Data for review Block Start
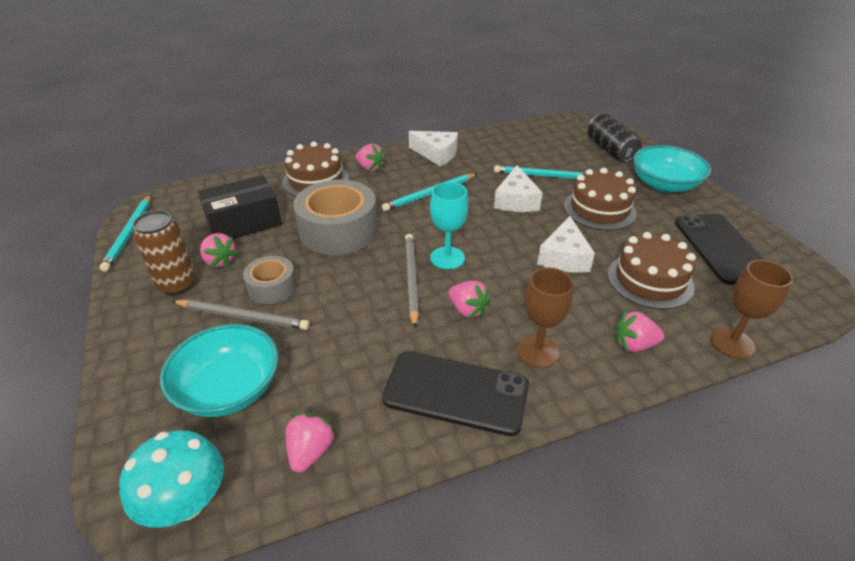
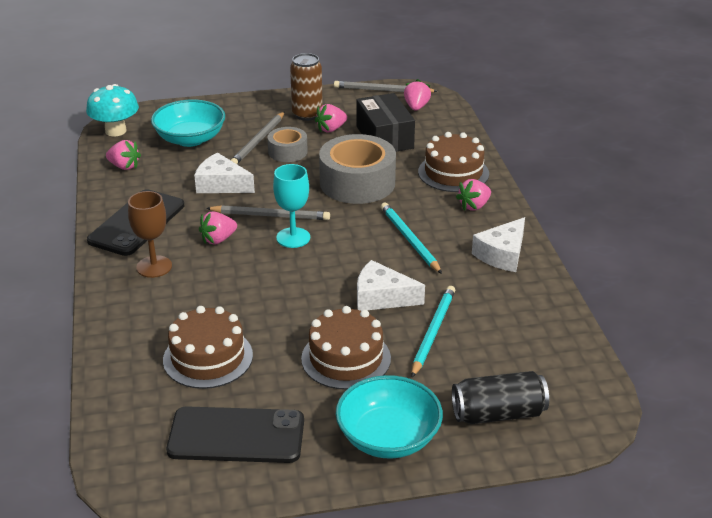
camera: 100 degrees right, 5 degrees down
(129, 234) = (383, 90): turquoise pencil -> grey pencil
(564, 257) = (267, 309): white cheese -> white cheese (221, 184)
(634, 345) = (133, 320): pink strawberry -> pink strawberry (416, 107)
(732, 343) = (102, 381): brown goblet -> none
Data for review Block End
▶ [What you have to do] Retype exactly the lines from the one containing "(634, 345) = (133, 320): pink" through the last line of the records above, including both.

▶ [Worked solution]
(634, 345) = (133, 320): pink strawberry -> pink strawberry (416, 107)
(732, 343) = (102, 381): brown goblet -> none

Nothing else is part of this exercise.